* **Data items**
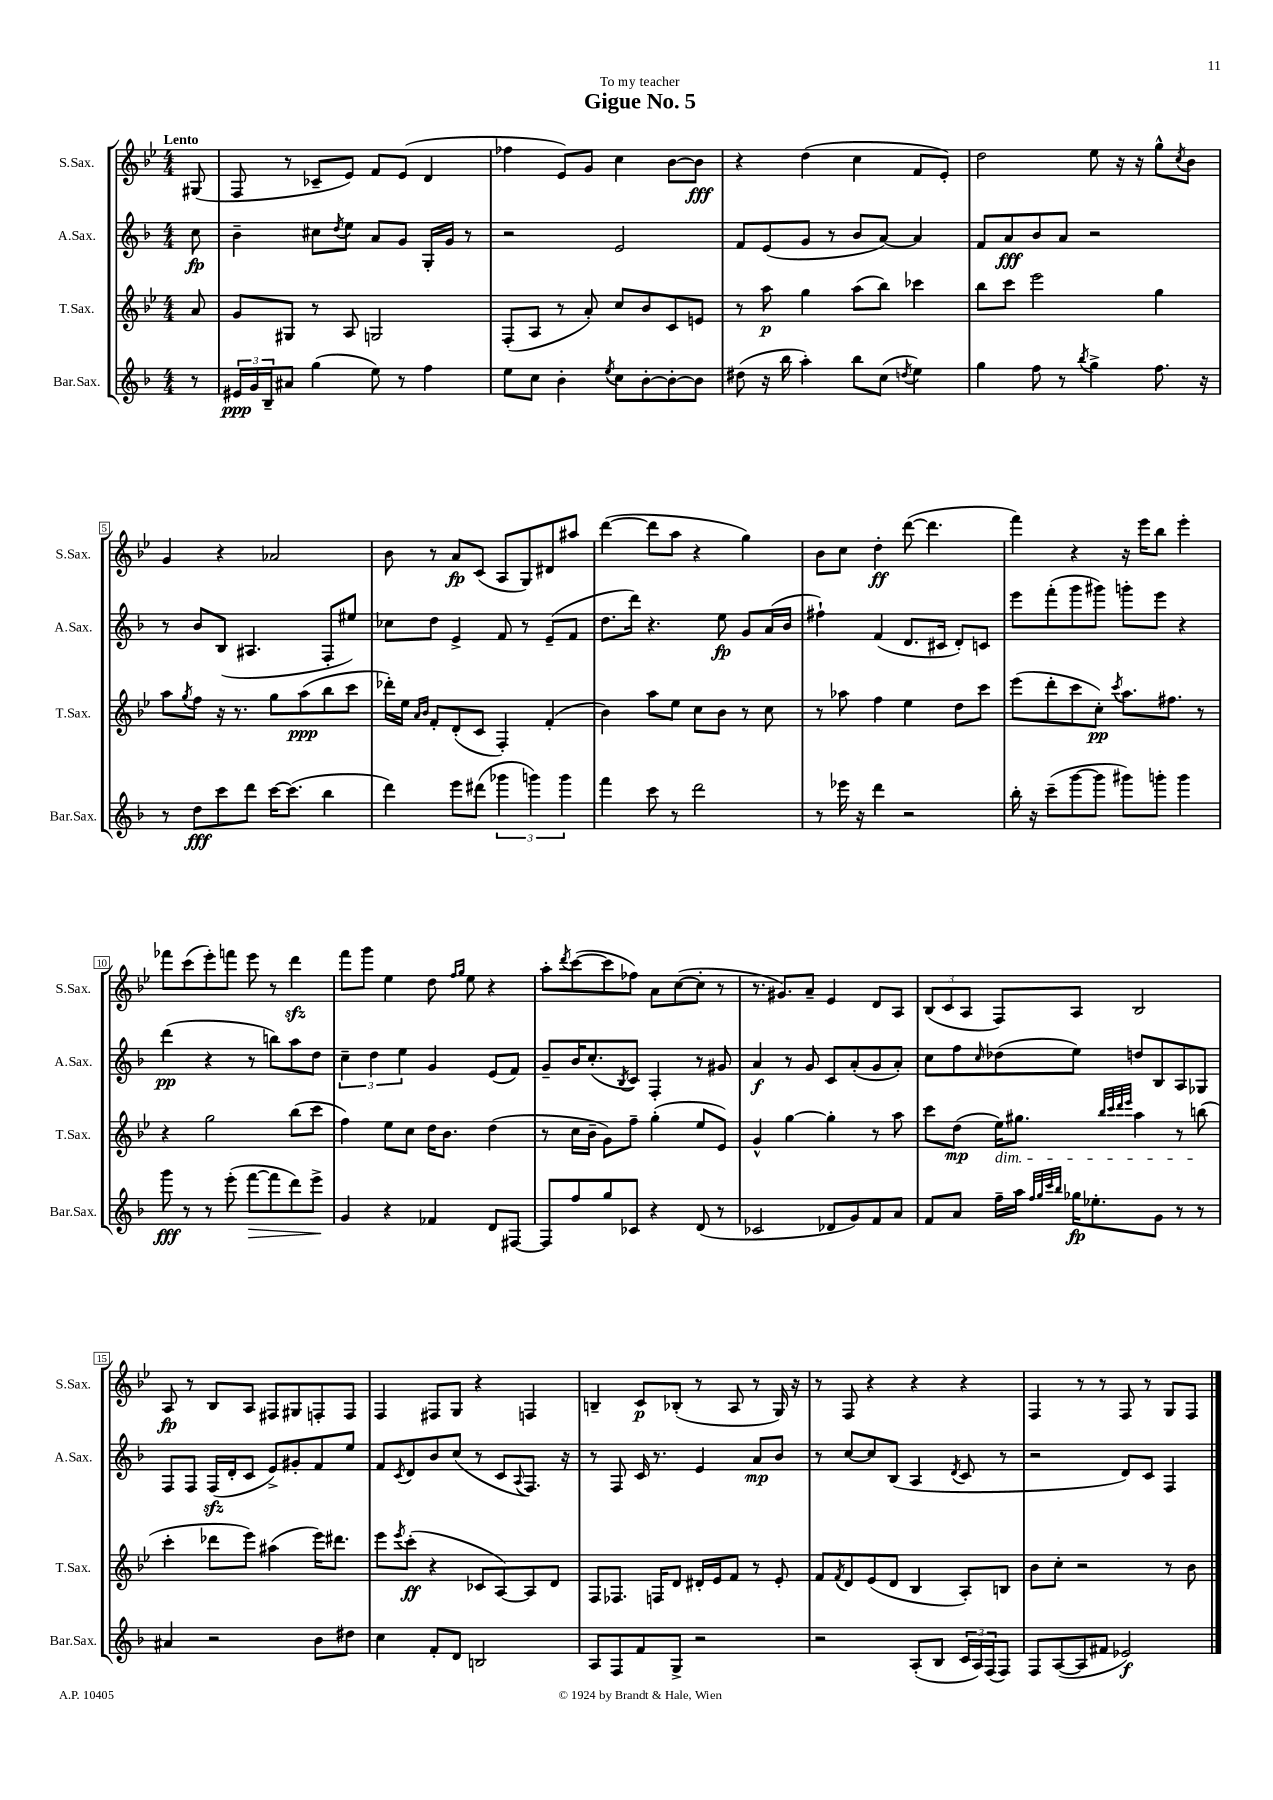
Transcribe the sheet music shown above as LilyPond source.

\header { title = "Gigue No. 5" dedication = "To my teacher" }
<<
\new StaffGroup <<
\new Staff = "s0" \with { instrumentName = "S.Sax." shortInstrumentName = "S.Sax." } {
    \clef treble \key bes \major \numericTimeSignature \time 4/4 \partial 8 \tempo "Lento"
    gis8( |
    f8 r8 ces'8-- ees'8) f'8 ees'8( d'4 |
    fes''4 ees'8) g'8 c''4 bes'8~ bes'8\fff |
    r4 d''4( c''4 f'8 ees'8-.) |
    d''2 ees''8 r16 r16 g''8-^ \acciaccatura { c''8 } bes'8 |
    g'4 r4 aes'2 |
    bes'8 r8 a'8\fp c'8( a8 g8) dis'8 ais''8 |
    d'''4~( d'''8 a''8 r4 g''4) |
    bes'8 c''8 d''4-.\ff d'''8~( d'''4. |
    f'''4) r4 r16 ees'''16 bes''8 ees'''4-. |
    fes'''8 c'''8( ees'''8-.) f'''8 ees'''8 r8 d'''4\sfz |
    f'''8 g'''8 ees''4 d''8 \grace { f''16 g''16 } ees''8 r4 |
    a''8-. \acciaccatura { d'''8 } c'''8~( c'''8 fes''8) a'8 c''8~( c''8-. r8 |
    r8. gis'8.) a'8-- ees'4 d'8 a8 |
    \tuplet 3/2 { bes8( c'8 a8 } f8) a8 bes2 |
    a8\fp r8 bes8 a8 fis8 gis8 f8-. f8 |
    f4 fis8 g8 r4 f4 |
    b4-- c'8\p bes8-.( r8 a8 r8 g16) r16 |
    r8 f8 r4 r4 r4 |
    f4 r8 r8 f8 r8 g8 f8 \bar "|." |
}
\new Staff = "s1" \with { instrumentName = "A.Sax." shortInstrumentName = "A.Sax." } {
    \clef treble \key f \major \numericTimeSignature \time 4/4 \partial 8
    c''8\fp |
    bes'4-- cis''8 \acciaccatura { d''8 } e''8 a'8 g'8 g16-. g'16 r8 |
    r2 e'2 |
    f'8 e'8( g'8 r8 bes'8 a'8~) a'4 |
    f'8 a'8\fff bes'8 a'8 r2 |
    r8 bes'8 bes8( ais4. f8-. eis''8) |
    ces''8 d''8 e'4-> f'8 r8 e'8--( f'8 |
    d''8. d'''16) r4. e''8\fp g'8 a'16( bes'16 |
    fis''4-!) f'4( d'8. cis'16 d'8-.) c'8 |
    e'''8 f'''8-.( g'''8 gis'''8) g'''8-. e'''8 r4 |
    d'''4\pp( r4 r8 b''8) a''8 d''8 |
    \tuplet 3/2 { c''4-- d''4 e''4 } g'4 e'8( f'8) |
    g'8-- bes'16 c''8.-.( \acciaccatura { bes8 } c'8) f4-. r8 gis'8 |
    a'4\f r8 g'8 c'8 a'8-.( g'8 a'8-.) |
    c''8 f''8 \grace { c''16 } des''8( e''8) d''8 bes8 a8 ges8 |
    f8 f8 f16\sfz( d'16-. c'8 e'8->) gis'8-. f'8 e''8 |
    f'8 \acciaccatura { c'8 } d'8 bes'8 c''8( r8 c'8 \appoggiatura { a8 } f8.) r16 |
    r8 f8 c'16 r8. e'4 a'8\mp bes'8 |
    r8 c''8~ c''8 bes8( a4 \acciaccatura { d'8 } c'8 r8 |
    r2 d'8) c'8 f4 \bar "|." |
}
\new Staff = "s2" \with { instrumentName = "T.Sax." shortInstrumentName = "T.Sax." } {
    \clef treble \key bes \major \numericTimeSignature \time 4/4 \partial 8
    a'8 |
    g'8 gis8 r8 a8 g2 |
    f8-.( a8 r8 a'8-.) c''8 bes'8 c'8 e'8 |
    r8 a''8\p g''4 a''8( bes''8) ces'''4 |
    bes''8 c'''8 ees'''2 g''4 |
    a''8 \acciaccatura { g''8 } f''8 r16 r8. g''8 a''8\ppp( bes''8 c'''8 |
    des'''16-.) ees''16 \grace { a'16 bes'16 } f'8-. d'8-.( c'8 f4-.) f'4-.( |
    bes'4) a''8 ees''8 c''8 bes'8 r8 c''8 |
    r8 aes''8 f''4 ees''4 d''8 c'''8 |
    ees'''8( d'''8-. c'''8 c''8-.\pp) \acciaccatura { c'''8 } a''8. fis''8. r8 |
    r4 g''2 bes''8( c'''8 |
    f''4) ees''8 c''8 d''16 bes'8. d''4( |
    r8 c''16 bes'16-- g'8) f''8-- g''4-.( ees''8 ees'8) |
    g'4-^ g''4~ g''4-. r8 a''8 |
    c'''8 d''8\mp( ees''16\dim) gis''8. \grace { bes''32 c'''32 d'''32 ees'''32 } a''4 r8 b''8\!( |
    c'''4-. des'''8 ees'''8) ais''4( ees'''16) dis'''8. |
    ees'''8 \acciaccatura { ees'''8 } c'''8-.\ff( r4 ces'8 a8~) a8 d'8 |
    f8 fes8. f16 d'8 dis'16-. ees'16 f'8 r8 ees'8-. |
    f'8 \acciaccatura { f'8 } d'8 ees'8( d'8 bes4 a8-.) b8 |
    bes'8 c''8-. r2 r8 bes'8 \bar "|." |
}
\new Staff = "s3" \with { instrumentName = "Bar.Sax." shortInstrumentName = "Bar.Sax." } {
    \clef treble \key f \major \numericTimeSignature \time 4/4 \partial 8
    r8 |
    \tuplet 3/2 { eis'16\ppp g'16 bes16-- } ais'8 g''4( e''8) r8 f''4 |
    e''8 c''8 bes'4-. \acciaccatura { e''8 } c''8 bes'8~-. bes'8~-. bes'8 |
    dis''8( r16 bes''16 a''4-.) bes''8 c''8( \acciaccatura { d''8 } e''4) |
    g''4 f''8 r8 \acciaccatura { bes''8 } g''4-> f''8. r16 |
    r8 d''8\fff c'''8 d'''8 c'''16~ c'''8.( bes''4 |
    d'''4) e'''8 dis'''8( \tuplet 3/2 { ges'''4 g'''4) g'''4 } |
    f'''4 c'''8 r8 d'''2 |
    r8 ees'''16 r16 d'''4 r2 |
    bes''16-. r16 c'''8--( g'''8~ g'''8 gis'''8) g'''8-. g'''4 |
    g'''8\fff r8 r8 e'''8-.( f'''8~\> f'''8 d'''8) e'''8->\! |
    g'4 r4 fes'4 d'8 fis8~ |
    fis8 f''8 g''8 ces'8 r4 d'8( r8 |
    ces'2 des'8 g'8) f'8 a'8 |
    f'8 a'8 f''16-- a''16 \grace { f''32 g''32 c'''32 bes''32 } ges''16\fp ees''8.-. g'8 r8 r8 |
    ais'4 r2 bes'8 dis''8 |
    c''4 f'8-. d'8 b2 |
    a8 f8 f'8 g8-> r2 |
    r2 a8-.( bes8 \tuplet 3/2 { c'16 a16) f16( } f8) |
    f8 a8~( a8 fis'8 ees'2\f) \bar "|." |
}
>>
>>
\layout { \context { \Score \override BarNumber.stencil = #(make-stencil-boxer 0.1 0.3 ly:text-interface::print) } }
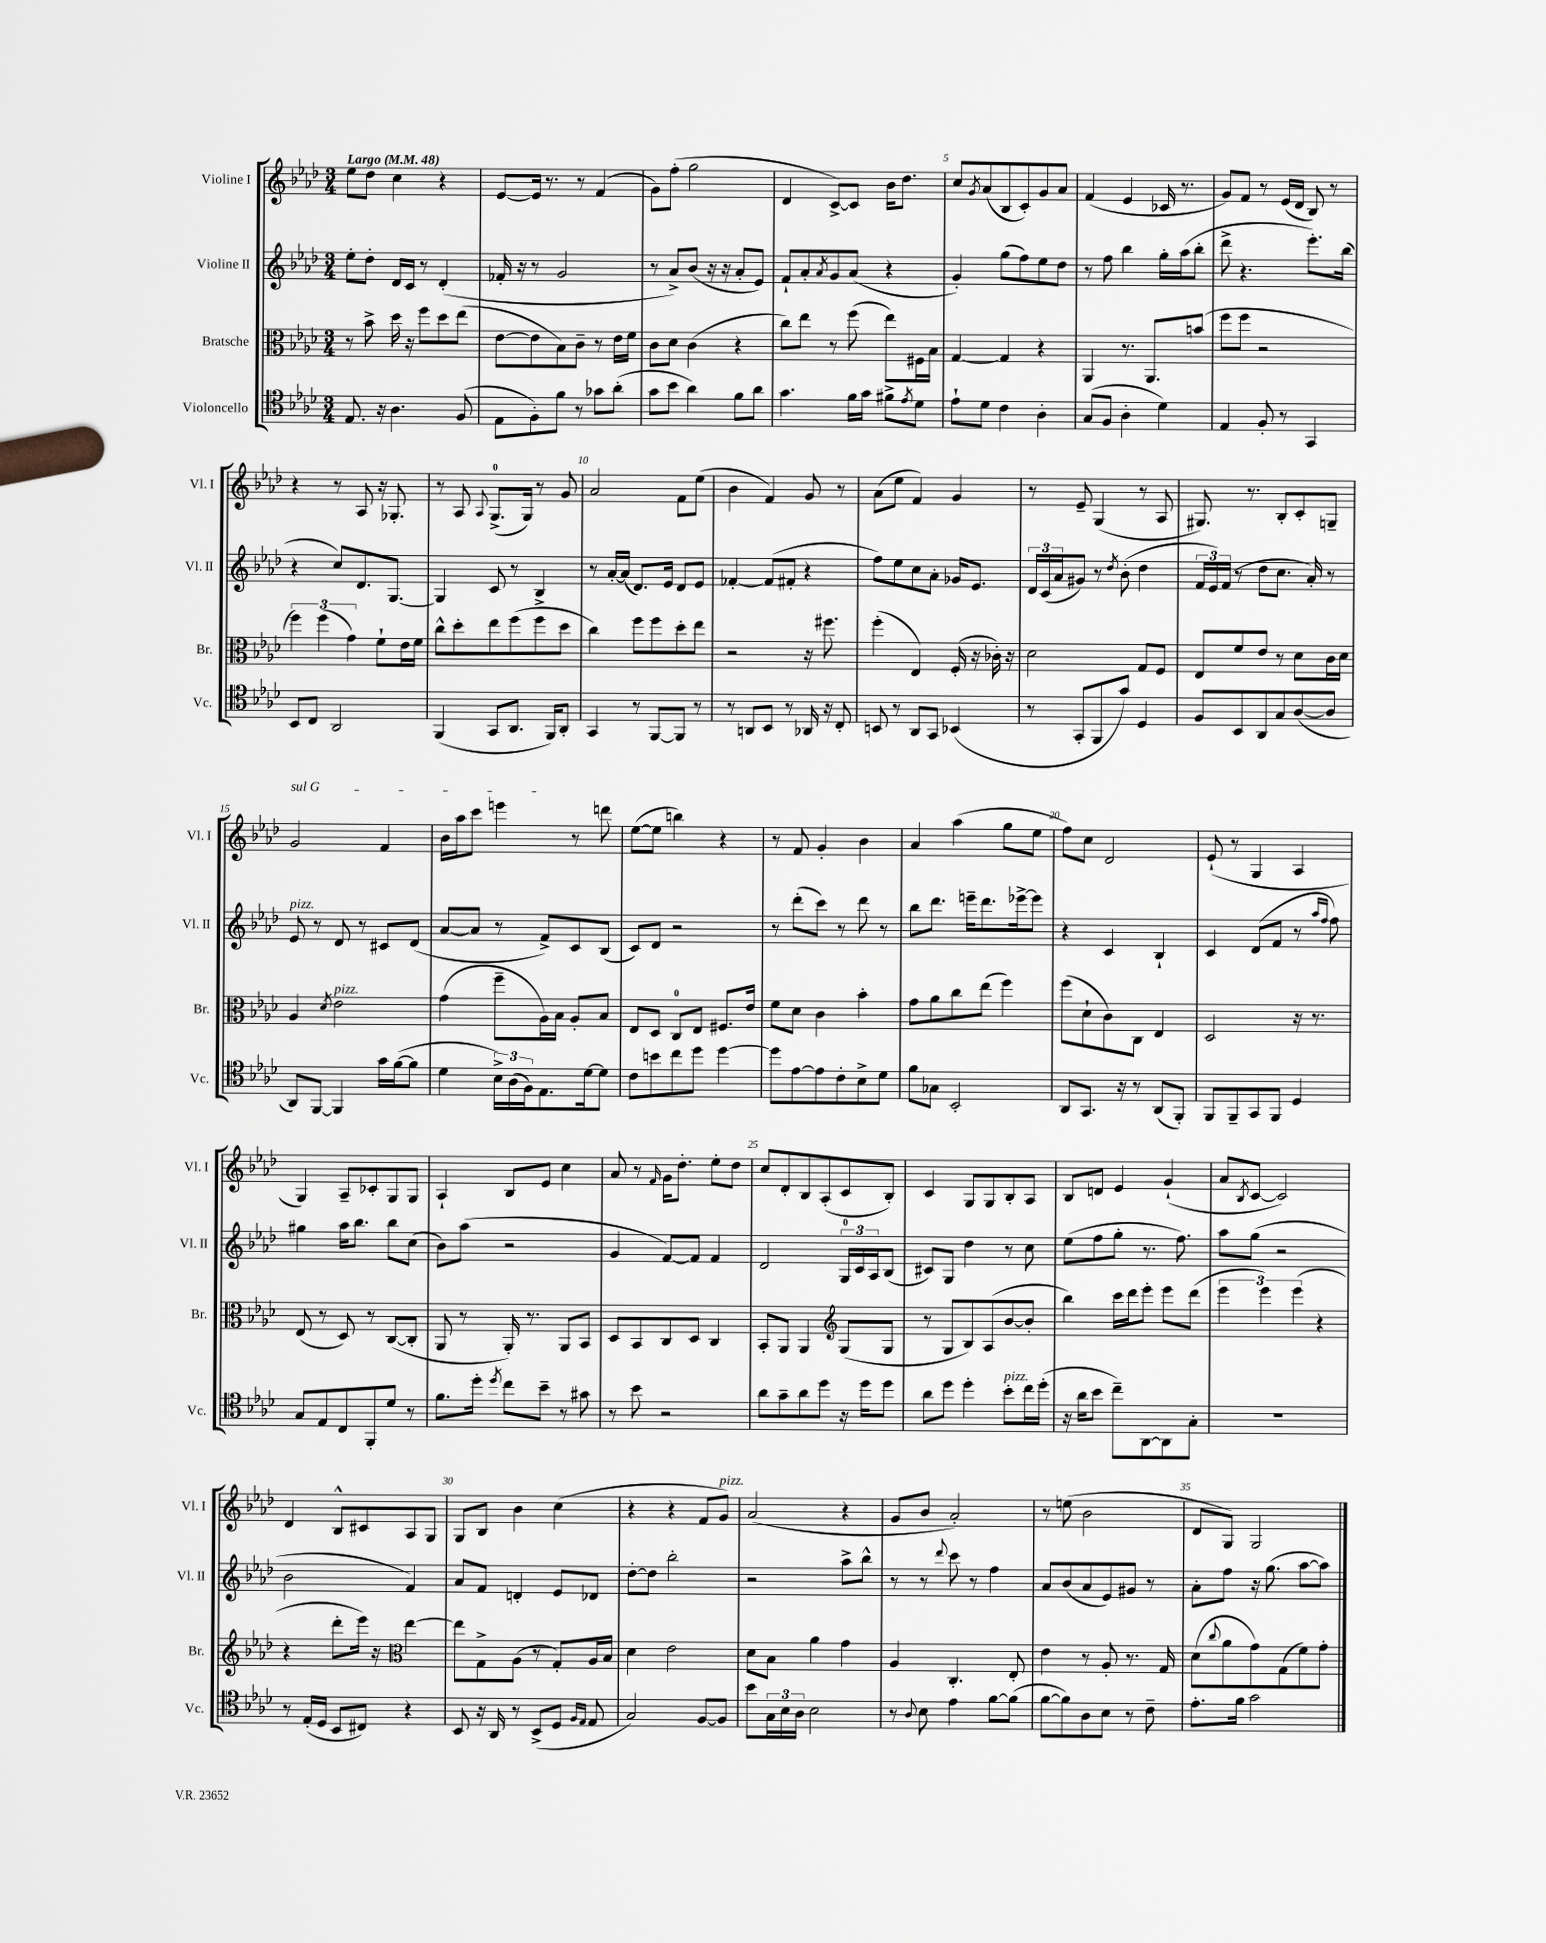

* **WHAT YOU SHOULD DO**
Locate every line of the material above that contains the string "tuplet" and copy each one. Case counts.

* **FINAL RESULT**
    \tuplet 3/2 { bes8( c'8 a8 } f8) a8 bes2 |
    \tuplet 3/2 { c''4-- d''4 e''4 } g'4 e'8( f'8) |
    \tuplet 3/2 { eis'16\ppp g'16 bes16-- } ais'8 g''4( e''8) r8 f''4 |
    d'''4) e'''8 dis'''8( \tuplet 3/2 { ges'''4 g'''4) g'''4 } |
    r2 a8-.( bes8 \tuplet 3/2 { c'16 a16) f16( } f8) |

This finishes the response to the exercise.